Problem statement:
The pictures get left out, but everything else in the listing below must be duplicated exactly.

Extracted entries:
....

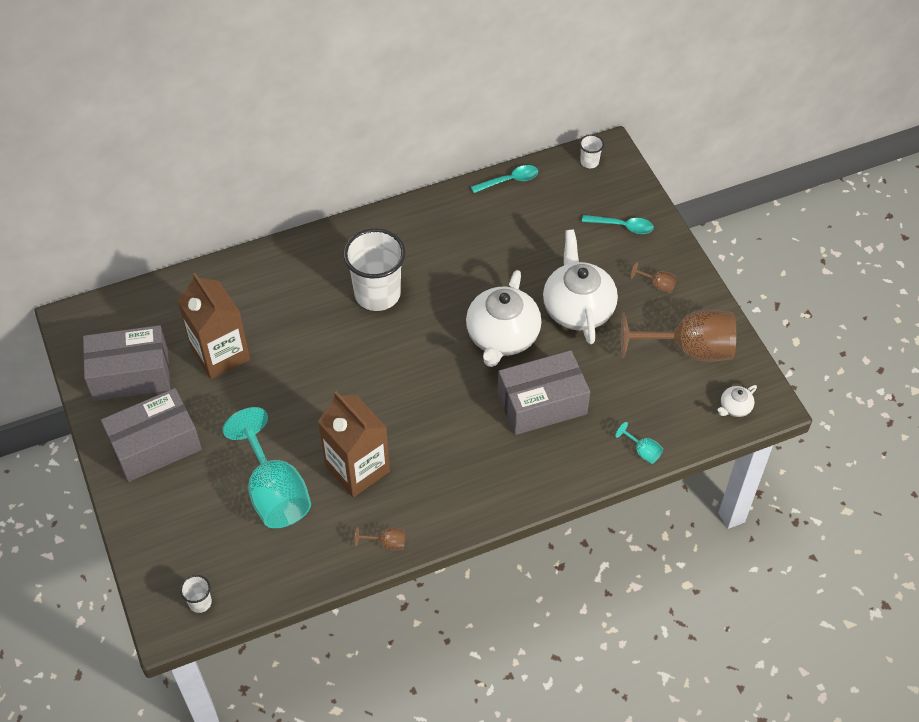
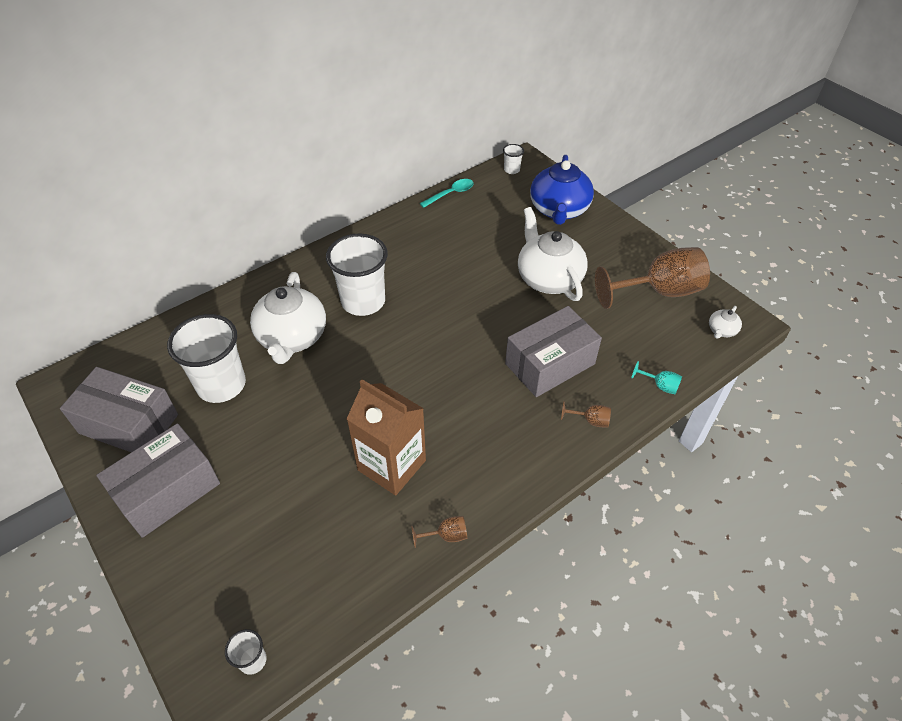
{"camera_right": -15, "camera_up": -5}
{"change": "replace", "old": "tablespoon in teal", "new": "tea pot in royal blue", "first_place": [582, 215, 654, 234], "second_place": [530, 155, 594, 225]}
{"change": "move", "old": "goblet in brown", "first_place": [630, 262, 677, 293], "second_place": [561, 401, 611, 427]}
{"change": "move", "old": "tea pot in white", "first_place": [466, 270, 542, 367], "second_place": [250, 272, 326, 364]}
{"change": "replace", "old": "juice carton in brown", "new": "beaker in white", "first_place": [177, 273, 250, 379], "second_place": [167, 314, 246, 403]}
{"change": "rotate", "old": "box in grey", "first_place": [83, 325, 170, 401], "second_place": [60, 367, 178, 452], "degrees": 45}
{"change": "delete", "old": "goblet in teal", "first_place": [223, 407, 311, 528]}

....

The completed task:
{"camera_right": -15, "camera_up": -5}
{"change": "replace", "old": "tablespoon in teal", "new": "tea pot in royal blue", "first_place": [582, 215, 654, 234], "second_place": [530, 155, 594, 225]}
{"change": "move", "old": "goblet in brown", "first_place": [630, 262, 677, 293], "second_place": [561, 401, 611, 427]}
{"change": "move", "old": "tea pot in white", "first_place": [466, 270, 542, 367], "second_place": [250, 272, 326, 364]}
{"change": "replace", "old": "juice carton in brown", "new": "beaker in white", "first_place": [177, 273, 250, 379], "second_place": [167, 314, 246, 403]}
{"change": "rotate", "old": "box in grey", "first_place": [83, 325, 170, 401], "second_place": [60, 367, 178, 452], "degrees": 45}
{"change": "delete", "old": "goblet in teal", "first_place": [223, 407, 311, 528]}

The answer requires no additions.